Problem statement:
Go to the line below containing "(166, 370) = (316, 200): yellow" and print exactly from there through the line containing "(385, 421) = (372, 330): none -> orange pot", both included. Print nothing else.

Task data:

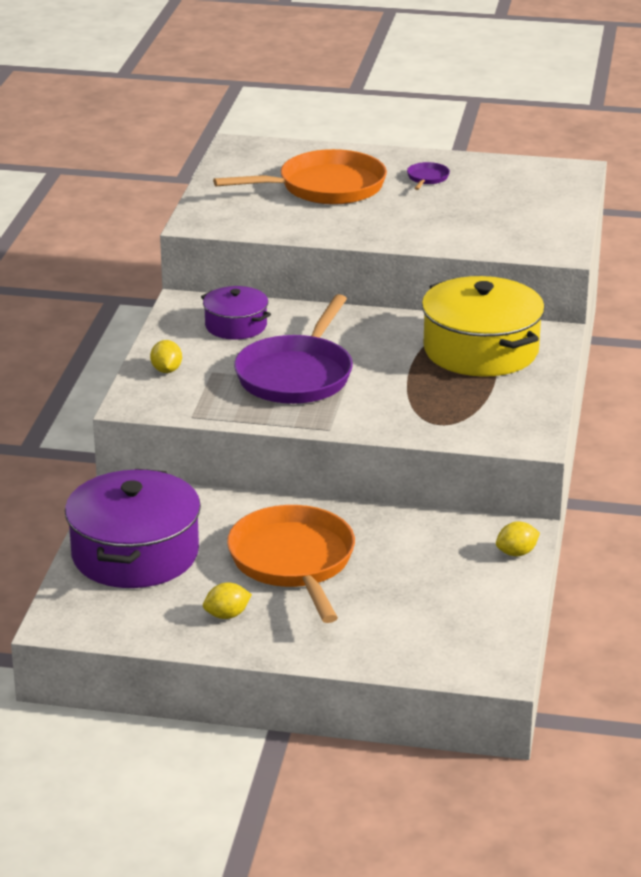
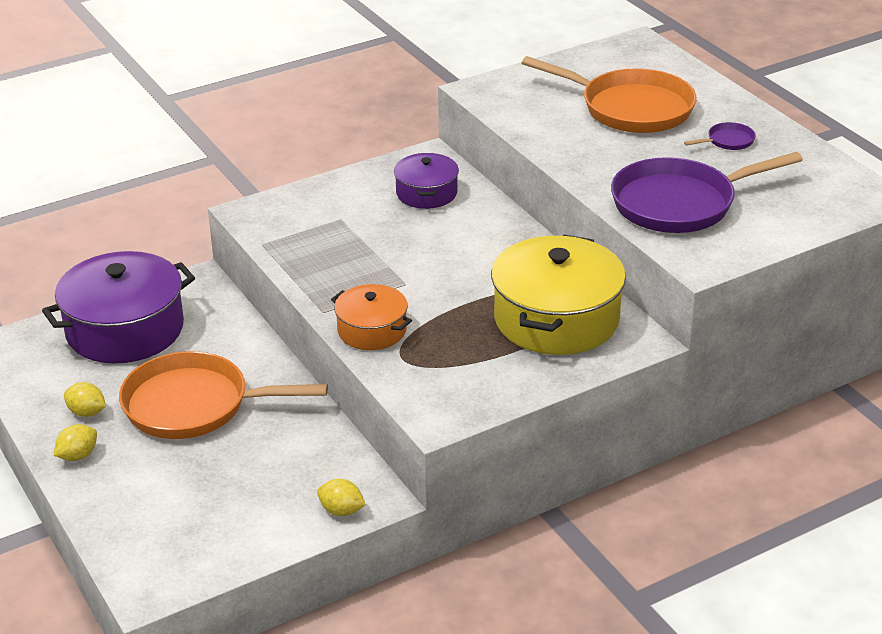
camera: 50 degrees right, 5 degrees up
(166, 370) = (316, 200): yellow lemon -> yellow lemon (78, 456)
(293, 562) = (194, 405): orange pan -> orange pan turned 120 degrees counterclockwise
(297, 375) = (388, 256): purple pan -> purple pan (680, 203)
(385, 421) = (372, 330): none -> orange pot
* * *
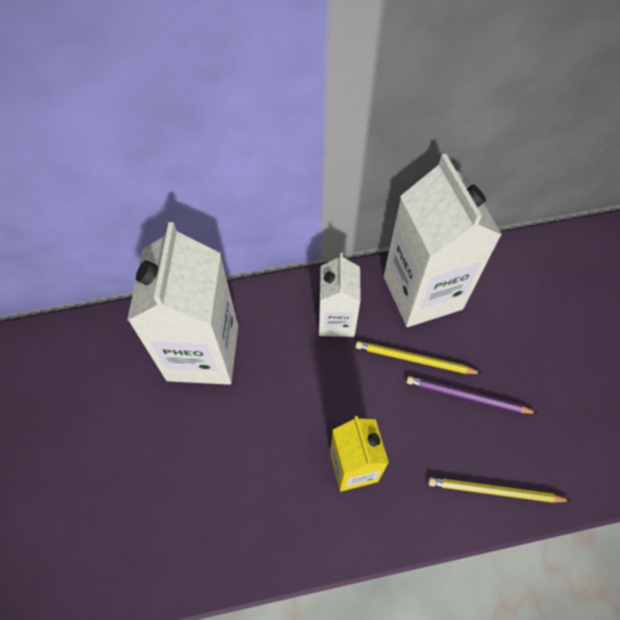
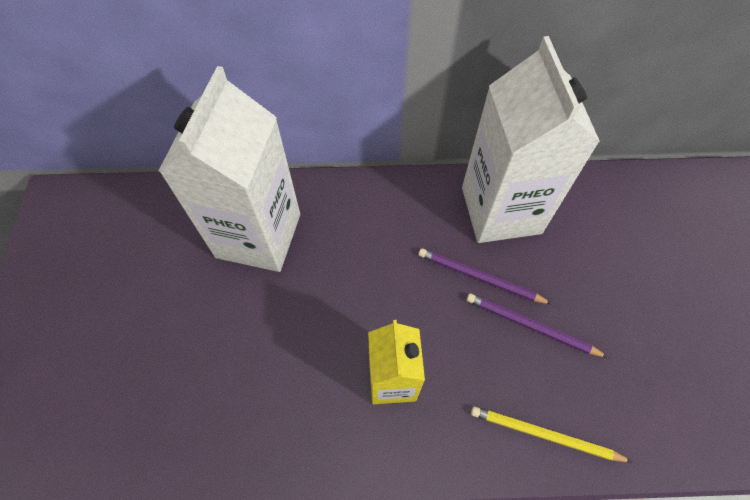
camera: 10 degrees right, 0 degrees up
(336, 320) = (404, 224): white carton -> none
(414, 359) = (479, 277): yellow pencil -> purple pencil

Answer for this exercise:
(166, 370) = (316, 200): yellow lemon -> yellow lemon (78, 456)
(293, 562) = (194, 405): orange pan -> orange pan turned 120 degrees counterclockwise
(297, 375) = (388, 256): purple pan -> purple pan (680, 203)
(385, 421) = (372, 330): none -> orange pot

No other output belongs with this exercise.